How to complete this task: In the entries below, find the line with "trofeo/naranja <503, 47, 544, 102>" and the line with "campana/amarillo <568, 113, 605, 165>". Return those two lines and all lines between them, exactly.

Given records:
-- Opening Marker --

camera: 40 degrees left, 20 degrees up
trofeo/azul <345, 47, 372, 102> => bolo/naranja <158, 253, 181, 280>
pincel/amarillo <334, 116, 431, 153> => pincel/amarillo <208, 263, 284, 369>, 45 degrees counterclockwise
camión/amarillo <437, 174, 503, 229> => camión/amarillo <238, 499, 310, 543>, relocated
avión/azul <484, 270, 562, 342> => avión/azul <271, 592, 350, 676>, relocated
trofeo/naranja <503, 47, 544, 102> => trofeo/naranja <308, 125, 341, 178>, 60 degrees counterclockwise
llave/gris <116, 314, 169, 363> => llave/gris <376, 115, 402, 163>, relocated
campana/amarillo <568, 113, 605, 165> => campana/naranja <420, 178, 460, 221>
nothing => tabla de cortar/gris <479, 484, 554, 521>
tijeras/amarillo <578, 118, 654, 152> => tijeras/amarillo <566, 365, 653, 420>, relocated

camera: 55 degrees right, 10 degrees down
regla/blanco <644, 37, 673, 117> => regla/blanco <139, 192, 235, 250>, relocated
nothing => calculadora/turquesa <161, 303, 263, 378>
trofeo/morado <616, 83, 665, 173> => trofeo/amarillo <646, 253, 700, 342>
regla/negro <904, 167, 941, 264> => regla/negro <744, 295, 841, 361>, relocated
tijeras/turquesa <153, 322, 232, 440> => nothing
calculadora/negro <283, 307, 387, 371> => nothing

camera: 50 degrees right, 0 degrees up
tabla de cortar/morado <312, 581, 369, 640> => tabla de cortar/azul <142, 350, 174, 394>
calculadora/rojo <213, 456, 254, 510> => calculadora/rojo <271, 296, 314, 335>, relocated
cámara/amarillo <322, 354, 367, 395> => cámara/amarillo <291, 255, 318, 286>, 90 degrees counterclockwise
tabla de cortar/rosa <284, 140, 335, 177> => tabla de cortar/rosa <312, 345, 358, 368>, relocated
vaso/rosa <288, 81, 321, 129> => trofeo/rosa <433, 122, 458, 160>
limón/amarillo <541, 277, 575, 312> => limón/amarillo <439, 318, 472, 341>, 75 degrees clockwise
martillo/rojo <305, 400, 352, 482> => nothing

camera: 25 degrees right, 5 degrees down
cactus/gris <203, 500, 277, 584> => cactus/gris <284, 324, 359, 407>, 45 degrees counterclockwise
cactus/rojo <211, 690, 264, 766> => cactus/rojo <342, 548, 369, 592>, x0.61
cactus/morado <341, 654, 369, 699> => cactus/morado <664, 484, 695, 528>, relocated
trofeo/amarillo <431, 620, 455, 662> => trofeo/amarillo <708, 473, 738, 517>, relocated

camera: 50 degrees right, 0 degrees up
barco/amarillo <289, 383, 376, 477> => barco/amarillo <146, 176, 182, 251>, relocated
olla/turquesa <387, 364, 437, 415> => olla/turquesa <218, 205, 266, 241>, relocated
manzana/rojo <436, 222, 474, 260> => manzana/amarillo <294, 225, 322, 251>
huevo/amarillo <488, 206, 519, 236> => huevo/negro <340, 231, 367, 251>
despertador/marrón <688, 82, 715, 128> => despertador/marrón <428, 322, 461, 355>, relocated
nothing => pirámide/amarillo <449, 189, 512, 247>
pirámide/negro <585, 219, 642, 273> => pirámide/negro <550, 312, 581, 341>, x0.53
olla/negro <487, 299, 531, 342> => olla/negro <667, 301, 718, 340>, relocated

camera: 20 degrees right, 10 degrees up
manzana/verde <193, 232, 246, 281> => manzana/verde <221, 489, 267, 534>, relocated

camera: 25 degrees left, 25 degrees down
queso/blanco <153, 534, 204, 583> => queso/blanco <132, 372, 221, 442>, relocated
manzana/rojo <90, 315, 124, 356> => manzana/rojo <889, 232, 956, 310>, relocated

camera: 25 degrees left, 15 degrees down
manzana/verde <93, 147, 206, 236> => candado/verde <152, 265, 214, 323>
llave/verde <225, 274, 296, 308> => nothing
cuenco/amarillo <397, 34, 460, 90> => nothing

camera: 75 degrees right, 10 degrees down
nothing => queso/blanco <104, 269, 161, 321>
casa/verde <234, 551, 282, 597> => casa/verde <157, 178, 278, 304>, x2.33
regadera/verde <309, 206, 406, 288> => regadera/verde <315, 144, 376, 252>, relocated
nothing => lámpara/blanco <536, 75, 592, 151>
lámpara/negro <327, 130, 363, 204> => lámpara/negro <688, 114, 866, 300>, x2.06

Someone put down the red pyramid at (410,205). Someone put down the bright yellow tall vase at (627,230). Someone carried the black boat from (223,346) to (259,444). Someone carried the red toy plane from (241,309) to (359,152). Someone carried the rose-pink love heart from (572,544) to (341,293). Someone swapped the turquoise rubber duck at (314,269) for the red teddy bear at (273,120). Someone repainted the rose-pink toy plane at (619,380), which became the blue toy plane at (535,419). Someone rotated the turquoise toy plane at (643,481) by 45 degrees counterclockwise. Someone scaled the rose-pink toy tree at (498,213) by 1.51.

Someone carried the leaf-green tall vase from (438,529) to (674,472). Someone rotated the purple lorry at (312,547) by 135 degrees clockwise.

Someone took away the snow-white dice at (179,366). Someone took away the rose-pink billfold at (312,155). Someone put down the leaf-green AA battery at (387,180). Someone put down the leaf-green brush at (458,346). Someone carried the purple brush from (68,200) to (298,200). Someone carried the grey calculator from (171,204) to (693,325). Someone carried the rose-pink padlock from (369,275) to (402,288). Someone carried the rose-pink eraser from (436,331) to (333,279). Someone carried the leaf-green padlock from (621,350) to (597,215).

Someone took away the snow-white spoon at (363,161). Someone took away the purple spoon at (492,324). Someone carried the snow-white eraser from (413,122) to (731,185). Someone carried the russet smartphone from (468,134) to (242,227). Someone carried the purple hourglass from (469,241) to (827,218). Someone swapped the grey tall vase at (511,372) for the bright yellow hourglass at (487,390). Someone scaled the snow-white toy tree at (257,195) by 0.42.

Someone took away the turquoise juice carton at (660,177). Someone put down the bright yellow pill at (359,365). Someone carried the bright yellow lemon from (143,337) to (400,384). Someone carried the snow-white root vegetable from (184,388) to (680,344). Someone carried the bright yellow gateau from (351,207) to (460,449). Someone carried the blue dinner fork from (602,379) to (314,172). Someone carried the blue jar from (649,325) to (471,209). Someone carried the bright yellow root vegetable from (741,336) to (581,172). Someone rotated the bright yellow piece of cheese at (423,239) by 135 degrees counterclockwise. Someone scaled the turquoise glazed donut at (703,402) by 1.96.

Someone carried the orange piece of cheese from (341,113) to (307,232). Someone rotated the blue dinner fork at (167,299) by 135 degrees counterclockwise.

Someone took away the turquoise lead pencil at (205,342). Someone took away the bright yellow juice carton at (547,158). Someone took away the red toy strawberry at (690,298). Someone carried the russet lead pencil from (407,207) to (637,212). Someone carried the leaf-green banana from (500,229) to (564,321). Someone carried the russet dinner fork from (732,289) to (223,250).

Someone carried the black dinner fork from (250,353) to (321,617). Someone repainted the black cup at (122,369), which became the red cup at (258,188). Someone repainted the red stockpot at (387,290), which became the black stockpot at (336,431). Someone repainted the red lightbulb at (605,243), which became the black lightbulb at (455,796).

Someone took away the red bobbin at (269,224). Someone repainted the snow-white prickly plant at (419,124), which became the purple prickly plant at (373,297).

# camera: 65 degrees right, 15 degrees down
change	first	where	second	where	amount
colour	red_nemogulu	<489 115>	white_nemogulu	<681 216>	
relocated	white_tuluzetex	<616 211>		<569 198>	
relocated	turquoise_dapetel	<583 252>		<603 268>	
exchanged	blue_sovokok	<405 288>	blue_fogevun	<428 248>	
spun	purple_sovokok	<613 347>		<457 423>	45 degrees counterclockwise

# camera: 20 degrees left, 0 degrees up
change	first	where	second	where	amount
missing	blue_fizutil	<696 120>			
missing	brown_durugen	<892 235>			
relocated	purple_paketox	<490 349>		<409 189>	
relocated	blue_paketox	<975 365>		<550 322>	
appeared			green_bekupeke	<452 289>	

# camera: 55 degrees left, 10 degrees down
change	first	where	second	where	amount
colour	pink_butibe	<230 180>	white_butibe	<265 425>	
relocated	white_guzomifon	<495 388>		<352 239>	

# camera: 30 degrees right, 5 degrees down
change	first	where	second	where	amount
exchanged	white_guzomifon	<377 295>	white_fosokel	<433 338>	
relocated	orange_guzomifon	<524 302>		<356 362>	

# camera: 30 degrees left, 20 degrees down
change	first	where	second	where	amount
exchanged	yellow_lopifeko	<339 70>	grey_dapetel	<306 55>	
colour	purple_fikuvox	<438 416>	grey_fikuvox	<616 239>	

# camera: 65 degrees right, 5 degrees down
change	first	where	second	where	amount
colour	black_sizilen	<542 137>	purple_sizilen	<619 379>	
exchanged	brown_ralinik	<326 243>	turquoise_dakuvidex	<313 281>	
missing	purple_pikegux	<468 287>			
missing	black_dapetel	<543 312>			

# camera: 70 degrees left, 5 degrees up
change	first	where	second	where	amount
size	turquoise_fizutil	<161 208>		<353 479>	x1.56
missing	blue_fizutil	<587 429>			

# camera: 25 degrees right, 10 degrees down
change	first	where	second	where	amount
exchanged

-- Closing Marker --

The answer:
trofeo/naranja <503, 47, 544, 102> => trofeo/naranja <308, 125, 341, 178>, 60 degrees counterclockwise
llave/gris <116, 314, 169, 363> => llave/gris <376, 115, 402, 163>, relocated
campana/amarillo <568, 113, 605, 165> => campana/naranja <420, 178, 460, 221>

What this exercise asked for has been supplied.